**EXERCISE DESCRIPTION**. Omit each picture as you copy the entries exactly.

[[ RECORDS FOR THIS TASK open ]]

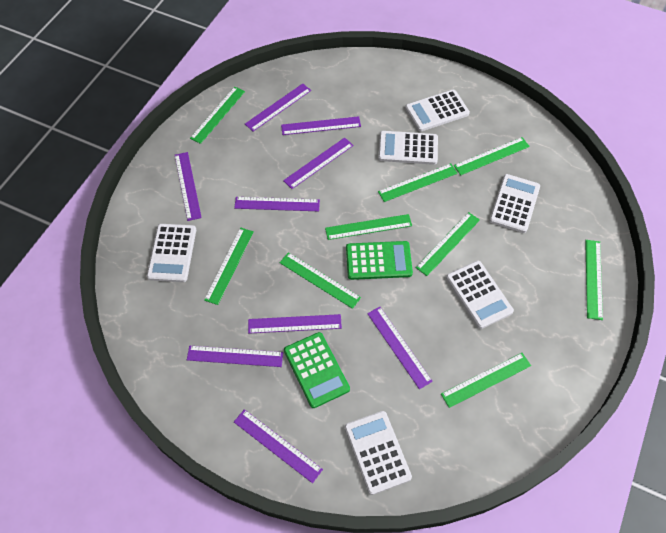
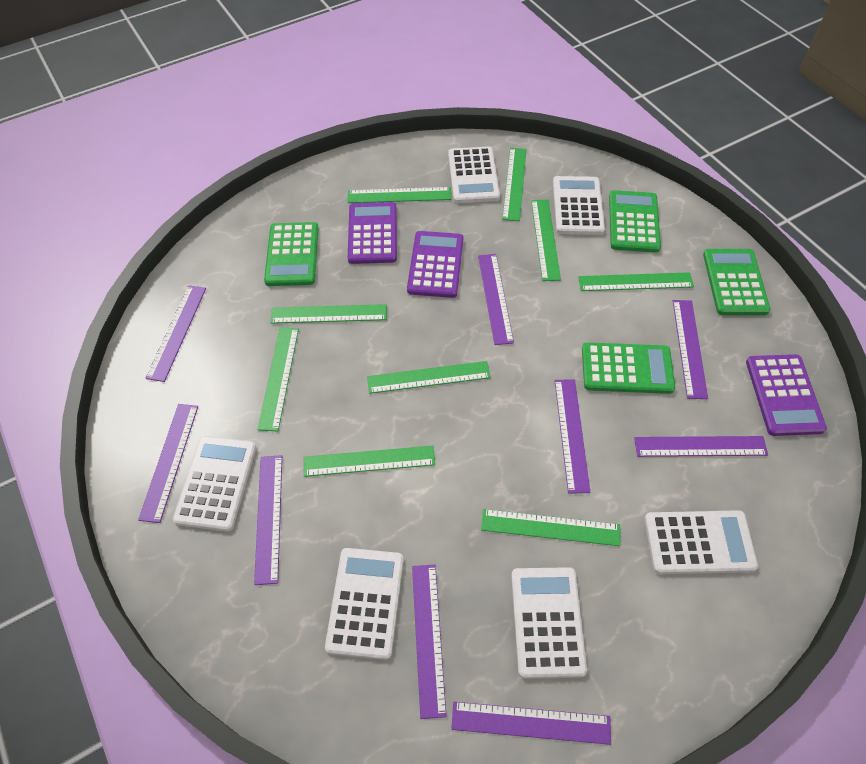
green calculator: 2 -> 4
purple calculator: 0 -> 3

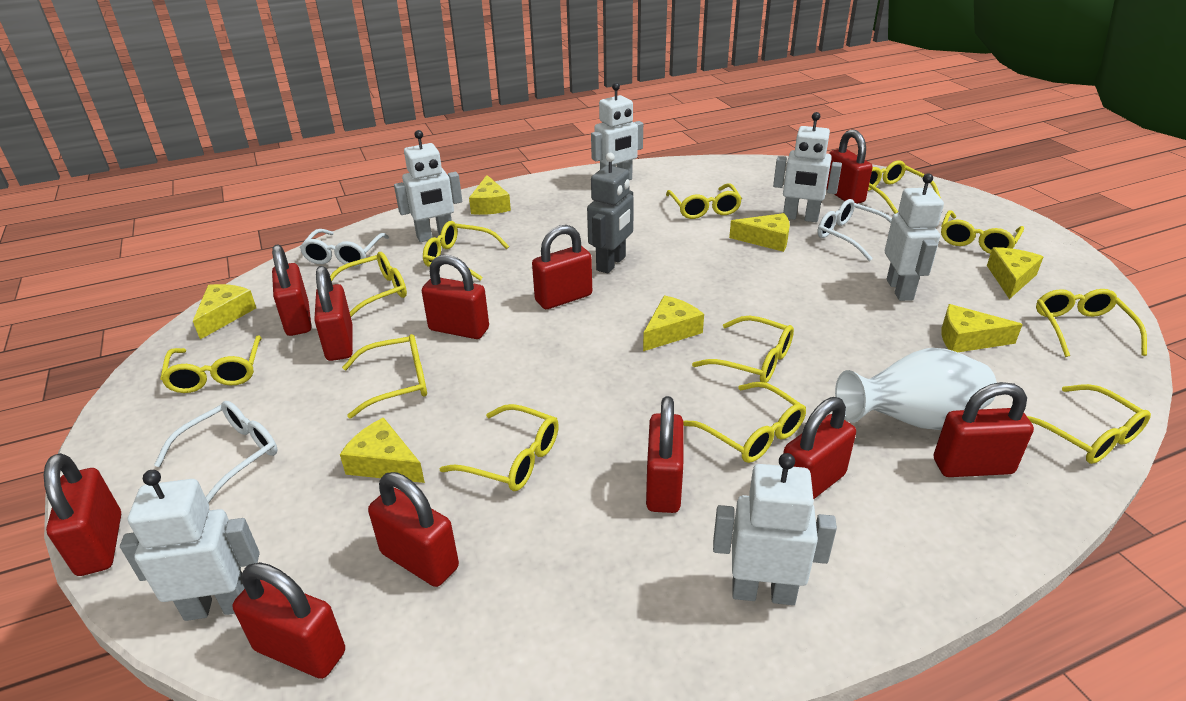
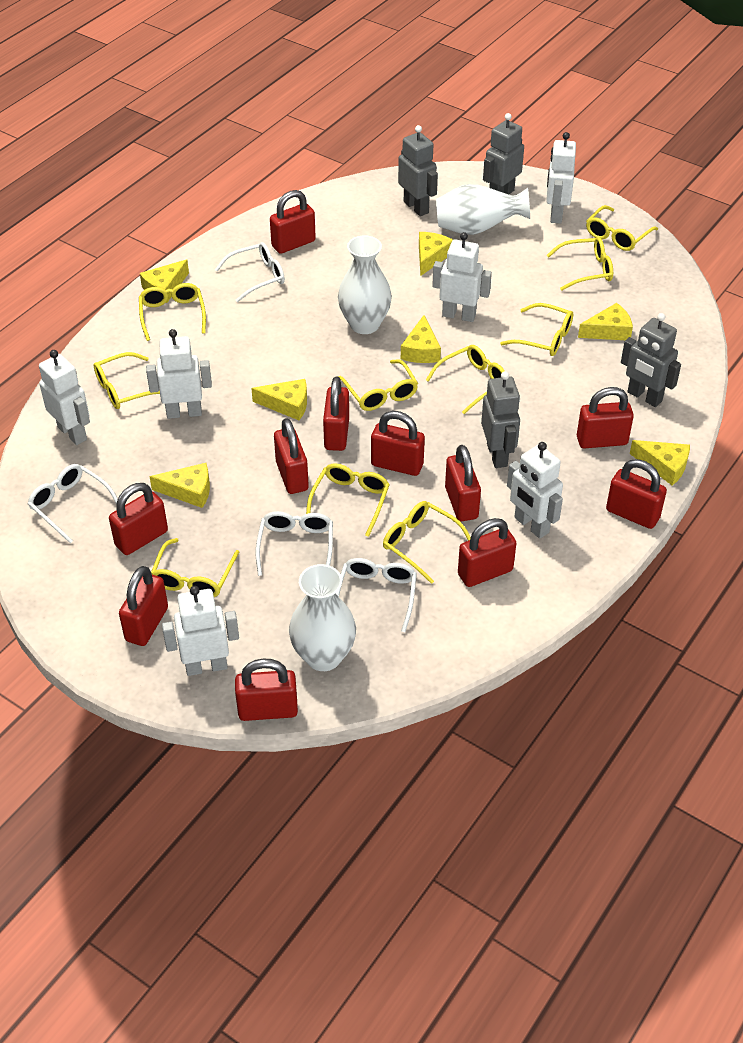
grey robot: 1 -> 4
white glasses: 3 -> 4
white vase: 1 -> 3
yellow glasses: 12 -> 10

[[ RECORDS FOR THIS TASK closed ]]

**SOLUTION FOR THIS EXERCISE**.
green calculator: 2 -> 4
purple calculator: 0 -> 3

grey robot: 1 -> 4
white glasses: 3 -> 4
white vase: 1 -> 3
yellow glasses: 12 -> 10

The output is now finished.